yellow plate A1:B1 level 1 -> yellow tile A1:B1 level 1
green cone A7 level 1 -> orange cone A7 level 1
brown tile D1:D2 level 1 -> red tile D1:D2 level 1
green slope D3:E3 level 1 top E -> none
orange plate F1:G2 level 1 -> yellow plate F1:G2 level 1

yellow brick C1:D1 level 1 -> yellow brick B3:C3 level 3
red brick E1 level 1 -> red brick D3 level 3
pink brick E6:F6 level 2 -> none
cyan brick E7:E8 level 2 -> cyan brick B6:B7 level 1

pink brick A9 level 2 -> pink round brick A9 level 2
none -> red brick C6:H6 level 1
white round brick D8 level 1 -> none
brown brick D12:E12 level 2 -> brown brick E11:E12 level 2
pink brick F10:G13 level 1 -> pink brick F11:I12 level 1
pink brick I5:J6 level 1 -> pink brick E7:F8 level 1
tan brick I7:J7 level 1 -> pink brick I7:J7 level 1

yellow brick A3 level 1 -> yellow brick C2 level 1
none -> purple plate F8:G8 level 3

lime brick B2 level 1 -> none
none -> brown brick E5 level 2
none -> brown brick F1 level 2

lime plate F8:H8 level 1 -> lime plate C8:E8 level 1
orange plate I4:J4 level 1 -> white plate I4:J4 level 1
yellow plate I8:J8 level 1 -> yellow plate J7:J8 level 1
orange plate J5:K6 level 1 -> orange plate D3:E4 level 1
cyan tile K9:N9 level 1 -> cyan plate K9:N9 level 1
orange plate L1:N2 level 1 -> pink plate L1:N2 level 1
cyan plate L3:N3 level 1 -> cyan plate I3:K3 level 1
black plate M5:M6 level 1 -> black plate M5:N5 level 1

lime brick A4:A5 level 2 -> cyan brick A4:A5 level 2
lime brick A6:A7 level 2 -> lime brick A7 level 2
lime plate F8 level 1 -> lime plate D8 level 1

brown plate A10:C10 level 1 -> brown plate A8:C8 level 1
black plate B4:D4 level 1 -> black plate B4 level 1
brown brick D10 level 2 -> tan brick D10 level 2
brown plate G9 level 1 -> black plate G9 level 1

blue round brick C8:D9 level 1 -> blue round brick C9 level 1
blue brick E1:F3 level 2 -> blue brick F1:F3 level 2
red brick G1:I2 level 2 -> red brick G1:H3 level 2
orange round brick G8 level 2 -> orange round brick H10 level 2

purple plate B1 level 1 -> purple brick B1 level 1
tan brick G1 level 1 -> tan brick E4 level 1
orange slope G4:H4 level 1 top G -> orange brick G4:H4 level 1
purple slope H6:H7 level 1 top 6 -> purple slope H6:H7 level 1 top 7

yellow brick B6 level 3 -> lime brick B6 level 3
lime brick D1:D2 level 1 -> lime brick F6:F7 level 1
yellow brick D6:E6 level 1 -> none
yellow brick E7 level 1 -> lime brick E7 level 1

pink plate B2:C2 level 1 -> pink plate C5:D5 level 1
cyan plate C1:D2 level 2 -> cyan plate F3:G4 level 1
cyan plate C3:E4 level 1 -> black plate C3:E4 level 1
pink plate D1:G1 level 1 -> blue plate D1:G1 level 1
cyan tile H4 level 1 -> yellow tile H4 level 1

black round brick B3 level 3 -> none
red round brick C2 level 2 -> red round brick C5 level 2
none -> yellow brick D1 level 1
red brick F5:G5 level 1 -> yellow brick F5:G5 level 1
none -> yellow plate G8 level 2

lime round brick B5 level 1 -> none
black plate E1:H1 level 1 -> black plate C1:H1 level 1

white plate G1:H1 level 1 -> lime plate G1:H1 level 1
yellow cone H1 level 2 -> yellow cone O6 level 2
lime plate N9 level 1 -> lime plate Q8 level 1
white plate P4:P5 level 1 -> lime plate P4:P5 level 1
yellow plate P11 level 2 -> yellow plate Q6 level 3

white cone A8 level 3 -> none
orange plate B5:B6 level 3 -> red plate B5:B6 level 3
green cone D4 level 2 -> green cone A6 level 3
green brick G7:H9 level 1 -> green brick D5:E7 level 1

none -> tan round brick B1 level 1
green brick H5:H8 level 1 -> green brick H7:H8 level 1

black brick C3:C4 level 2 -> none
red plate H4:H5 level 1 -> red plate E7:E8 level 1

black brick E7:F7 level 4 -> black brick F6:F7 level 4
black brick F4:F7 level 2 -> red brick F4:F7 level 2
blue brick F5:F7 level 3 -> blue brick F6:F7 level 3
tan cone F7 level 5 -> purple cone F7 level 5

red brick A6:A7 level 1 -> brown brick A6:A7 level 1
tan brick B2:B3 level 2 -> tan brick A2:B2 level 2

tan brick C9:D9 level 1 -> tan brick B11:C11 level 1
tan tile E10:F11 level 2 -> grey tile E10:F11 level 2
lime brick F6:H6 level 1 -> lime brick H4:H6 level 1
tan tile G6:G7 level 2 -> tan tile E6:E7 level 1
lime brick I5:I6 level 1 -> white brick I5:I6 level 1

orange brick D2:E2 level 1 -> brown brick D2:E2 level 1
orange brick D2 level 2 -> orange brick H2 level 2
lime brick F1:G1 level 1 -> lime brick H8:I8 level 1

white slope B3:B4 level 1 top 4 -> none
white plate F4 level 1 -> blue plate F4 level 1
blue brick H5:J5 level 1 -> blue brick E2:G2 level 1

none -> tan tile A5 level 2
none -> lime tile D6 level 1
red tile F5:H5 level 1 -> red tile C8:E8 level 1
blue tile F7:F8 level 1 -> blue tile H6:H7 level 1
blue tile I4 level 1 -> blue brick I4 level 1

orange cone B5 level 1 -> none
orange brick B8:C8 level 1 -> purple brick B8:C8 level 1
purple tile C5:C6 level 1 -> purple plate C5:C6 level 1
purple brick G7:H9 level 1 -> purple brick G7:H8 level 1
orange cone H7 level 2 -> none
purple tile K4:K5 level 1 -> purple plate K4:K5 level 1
__________________________________________________
• _Assigned task_: Show every line from the listing above in which the string "pink" appears.

• _Solution to the exercise_:
pink brick E6:F6 level 2 -> none
pink brick A9 level 2 -> pink round brick A9 level 2
pink brick F10:G13 level 1 -> pink brick F11:I12 level 1
pink brick I5:J6 level 1 -> pink brick E7:F8 level 1
tan brick I7:J7 level 1 -> pink brick I7:J7 level 1
orange plate L1:N2 level 1 -> pink plate L1:N2 level 1
pink plate B2:C2 level 1 -> pink plate C5:D5 level 1
pink plate D1:G1 level 1 -> blue plate D1:G1 level 1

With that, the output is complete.